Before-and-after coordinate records

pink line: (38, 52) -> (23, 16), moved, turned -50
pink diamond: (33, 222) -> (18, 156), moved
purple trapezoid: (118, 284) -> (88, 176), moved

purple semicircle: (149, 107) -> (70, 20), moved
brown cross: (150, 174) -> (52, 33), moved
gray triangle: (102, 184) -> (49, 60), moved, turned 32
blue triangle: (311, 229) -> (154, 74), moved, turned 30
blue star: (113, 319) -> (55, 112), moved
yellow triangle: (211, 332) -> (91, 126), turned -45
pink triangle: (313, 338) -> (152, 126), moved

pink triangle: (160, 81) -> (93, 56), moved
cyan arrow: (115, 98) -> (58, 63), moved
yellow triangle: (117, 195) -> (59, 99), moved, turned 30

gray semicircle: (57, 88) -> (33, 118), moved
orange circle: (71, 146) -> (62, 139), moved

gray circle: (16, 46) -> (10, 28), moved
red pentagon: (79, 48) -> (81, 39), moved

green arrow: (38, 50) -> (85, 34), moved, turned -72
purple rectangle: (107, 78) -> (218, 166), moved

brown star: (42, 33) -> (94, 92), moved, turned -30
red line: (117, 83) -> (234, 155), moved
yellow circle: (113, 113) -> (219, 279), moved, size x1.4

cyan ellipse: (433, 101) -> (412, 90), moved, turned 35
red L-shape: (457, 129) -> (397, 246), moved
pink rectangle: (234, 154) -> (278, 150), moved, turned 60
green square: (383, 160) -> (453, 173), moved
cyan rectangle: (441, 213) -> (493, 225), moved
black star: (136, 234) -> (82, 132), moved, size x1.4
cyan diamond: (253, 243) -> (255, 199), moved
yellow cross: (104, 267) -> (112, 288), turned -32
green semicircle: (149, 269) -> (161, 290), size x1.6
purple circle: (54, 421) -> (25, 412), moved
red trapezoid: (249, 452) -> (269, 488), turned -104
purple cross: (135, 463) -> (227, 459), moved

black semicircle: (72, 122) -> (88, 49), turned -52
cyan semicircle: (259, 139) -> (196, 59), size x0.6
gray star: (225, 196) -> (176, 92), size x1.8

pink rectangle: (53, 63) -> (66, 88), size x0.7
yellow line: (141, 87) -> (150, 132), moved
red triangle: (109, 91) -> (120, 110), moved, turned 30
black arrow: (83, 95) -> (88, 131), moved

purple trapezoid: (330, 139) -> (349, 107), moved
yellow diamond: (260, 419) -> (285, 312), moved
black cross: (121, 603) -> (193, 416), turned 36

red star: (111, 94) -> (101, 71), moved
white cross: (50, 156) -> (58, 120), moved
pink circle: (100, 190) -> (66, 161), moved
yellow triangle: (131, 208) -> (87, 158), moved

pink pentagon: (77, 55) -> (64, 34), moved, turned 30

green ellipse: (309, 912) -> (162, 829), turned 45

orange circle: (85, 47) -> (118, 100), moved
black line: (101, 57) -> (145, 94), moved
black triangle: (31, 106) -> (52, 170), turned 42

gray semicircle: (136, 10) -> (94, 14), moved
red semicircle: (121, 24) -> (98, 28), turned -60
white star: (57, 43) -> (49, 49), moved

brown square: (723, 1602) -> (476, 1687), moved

— THE PROBLEM —
Print all of the records, leaving each one exactly as it appears above.

— TASK SOLUTION —
pink line: (38, 52) -> (23, 16), moved, turned -50
pink diamond: (33, 222) -> (18, 156), moved
purple trapezoid: (118, 284) -> (88, 176), moved

purple semicircle: (149, 107) -> (70, 20), moved
brown cross: (150, 174) -> (52, 33), moved
gray triangle: (102, 184) -> (49, 60), moved, turned 32
blue triangle: (311, 229) -> (154, 74), moved, turned 30
blue star: (113, 319) -> (55, 112), moved
yellow triangle: (211, 332) -> (91, 126), turned -45
pink triangle: (313, 338) -> (152, 126), moved

pink triangle: (160, 81) -> (93, 56), moved
cyan arrow: (115, 98) -> (58, 63), moved
yellow triangle: (117, 195) -> (59, 99), moved, turned 30

gray semicircle: (57, 88) -> (33, 118), moved
orange circle: (71, 146) -> (62, 139), moved

gray circle: (16, 46) -> (10, 28), moved
red pentagon: (79, 48) -> (81, 39), moved

green arrow: (38, 50) -> (85, 34), moved, turned -72
purple rectangle: (107, 78) -> (218, 166), moved

brown star: (42, 33) -> (94, 92), moved, turned -30
red line: (117, 83) -> (234, 155), moved
yellow circle: (113, 113) -> (219, 279), moved, size x1.4

cyan ellipse: (433, 101) -> (412, 90), moved, turned 35
red L-shape: (457, 129) -> (397, 246), moved
pink rectangle: (234, 154) -> (278, 150), moved, turned 60
green square: (383, 160) -> (453, 173), moved
cyan rectangle: (441, 213) -> (493, 225), moved
black star: (136, 234) -> (82, 132), moved, size x1.4
cyan diamond: (253, 243) -> (255, 199), moved
yellow cross: (104, 267) -> (112, 288), turned -32
green semicircle: (149, 269) -> (161, 290), size x1.6
purple circle: (54, 421) -> (25, 412), moved
red trapezoid: (249, 452) -> (269, 488), turned -104
purple cross: (135, 463) -> (227, 459), moved

black semicircle: (72, 122) -> (88, 49), turned -52
cyan semicircle: (259, 139) -> (196, 59), size x0.6
gray star: (225, 196) -> (176, 92), size x1.8

pink rectangle: (53, 63) -> (66, 88), size x0.7
yellow line: (141, 87) -> (150, 132), moved
red triangle: (109, 91) -> (120, 110), moved, turned 30
black arrow: (83, 95) -> (88, 131), moved

purple trapezoid: (330, 139) -> (349, 107), moved
yellow diamond: (260, 419) -> (285, 312), moved
black cross: (121, 603) -> (193, 416), turned 36

red star: (111, 94) -> (101, 71), moved
white cross: (50, 156) -> (58, 120), moved
pink circle: (100, 190) -> (66, 161), moved
yellow triangle: (131, 208) -> (87, 158), moved

pink pentagon: (77, 55) -> (64, 34), moved, turned 30

green ellipse: (309, 912) -> (162, 829), turned 45

orange circle: (85, 47) -> (118, 100), moved
black line: (101, 57) -> (145, 94), moved
black triangle: (31, 106) -> (52, 170), turned 42

gray semicircle: (136, 10) -> (94, 14), moved
red semicircle: (121, 24) -> (98, 28), turned -60
white star: (57, 43) -> (49, 49), moved

brown square: (723, 1602) -> (476, 1687), moved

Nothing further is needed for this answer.